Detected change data
━━━━━━━━
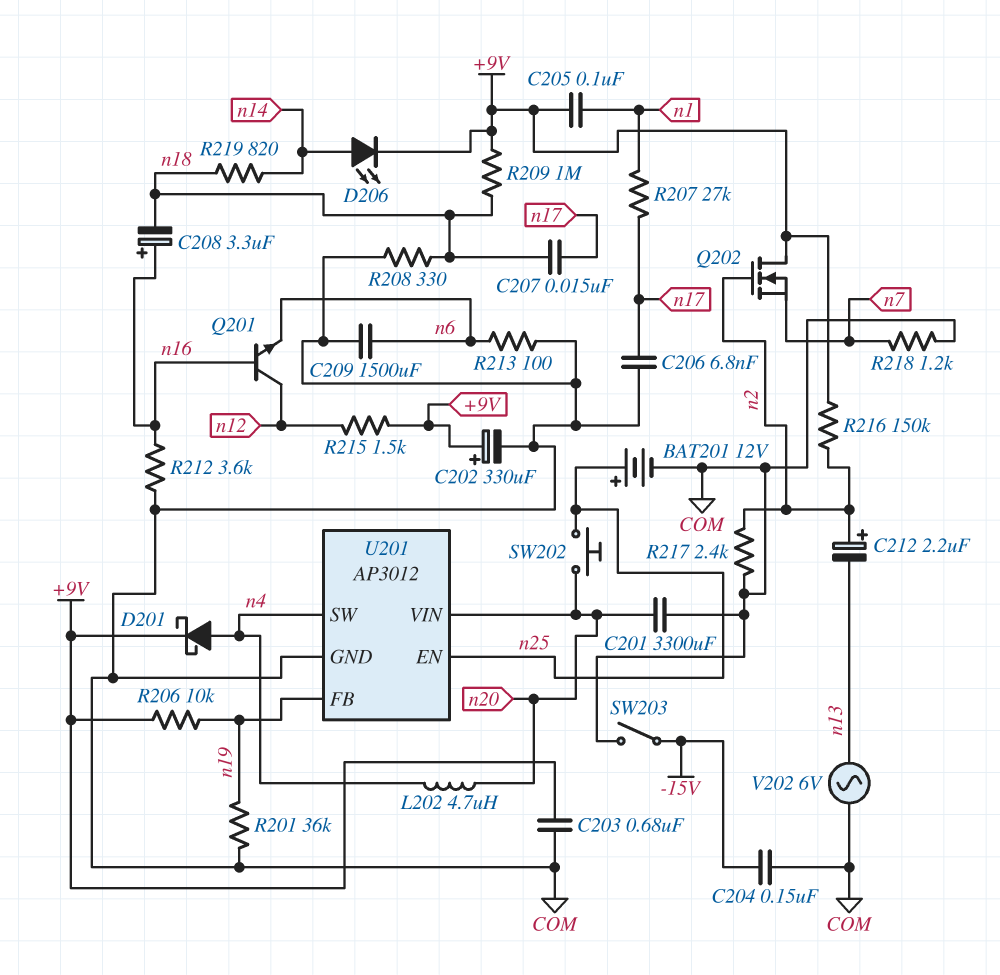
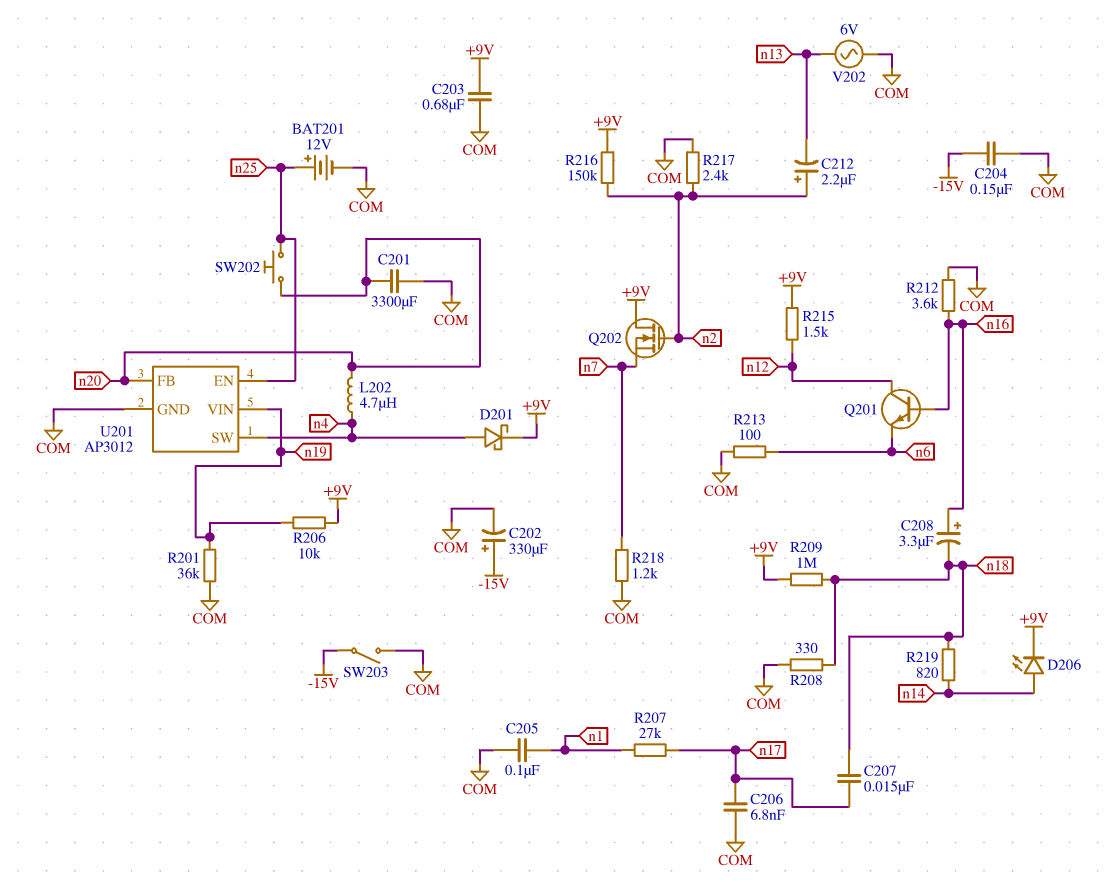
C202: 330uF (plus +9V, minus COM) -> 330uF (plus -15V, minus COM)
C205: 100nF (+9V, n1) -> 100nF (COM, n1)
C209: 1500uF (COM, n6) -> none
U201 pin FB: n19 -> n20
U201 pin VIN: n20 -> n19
━━━━━━━━
**Exercise instructions**: Make an exact copy of the records above. Keep out every picture.

**Solution to this task**:
C202: 330uF (plus +9V, minus COM) -> 330uF (plus -15V, minus COM)
C205: 100nF (+9V, n1) -> 100nF (COM, n1)
C209: 1500uF (COM, n6) -> none
U201 pin FB: n19 -> n20
U201 pin VIN: n20 -> n19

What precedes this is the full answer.